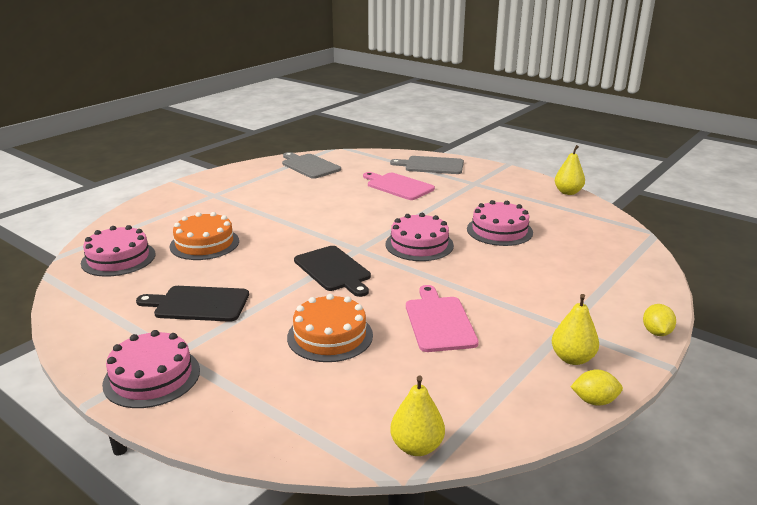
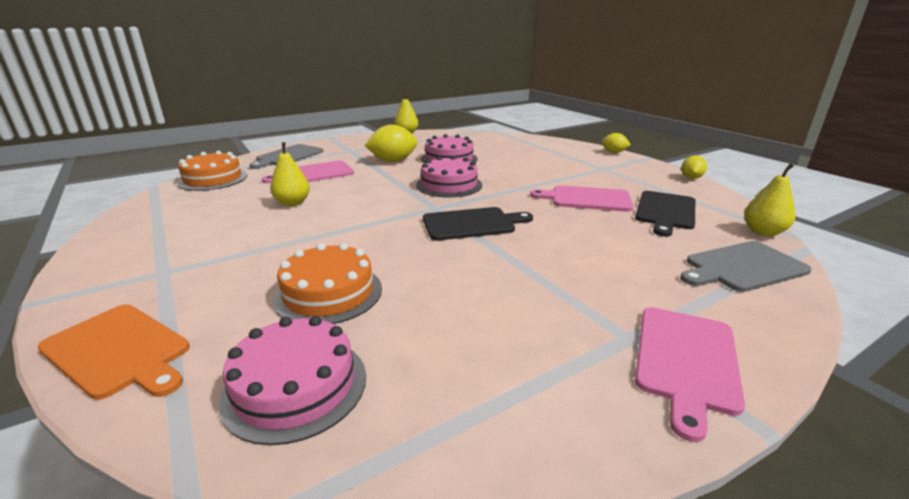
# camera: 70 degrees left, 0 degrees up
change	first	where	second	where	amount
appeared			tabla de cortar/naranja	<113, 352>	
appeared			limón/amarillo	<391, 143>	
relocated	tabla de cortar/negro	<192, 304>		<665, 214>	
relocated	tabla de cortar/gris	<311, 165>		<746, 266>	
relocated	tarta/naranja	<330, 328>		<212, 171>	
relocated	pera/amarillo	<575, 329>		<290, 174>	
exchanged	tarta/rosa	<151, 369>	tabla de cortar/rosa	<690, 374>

WORK TO COMPLETE: Find every line in the records above that holds the word "tabla", and copy each one.

RESULT OF THE TASK:
appeared			tabla de cortar/naranja	<113, 352>	
relocated	tabla de cortar/negro	<192, 304>		<665, 214>	
relocated	tabla de cortar/gris	<311, 165>		<746, 266>	
exchanged	tarta/rosa	<151, 369>	tabla de cortar/rosa	<690, 374>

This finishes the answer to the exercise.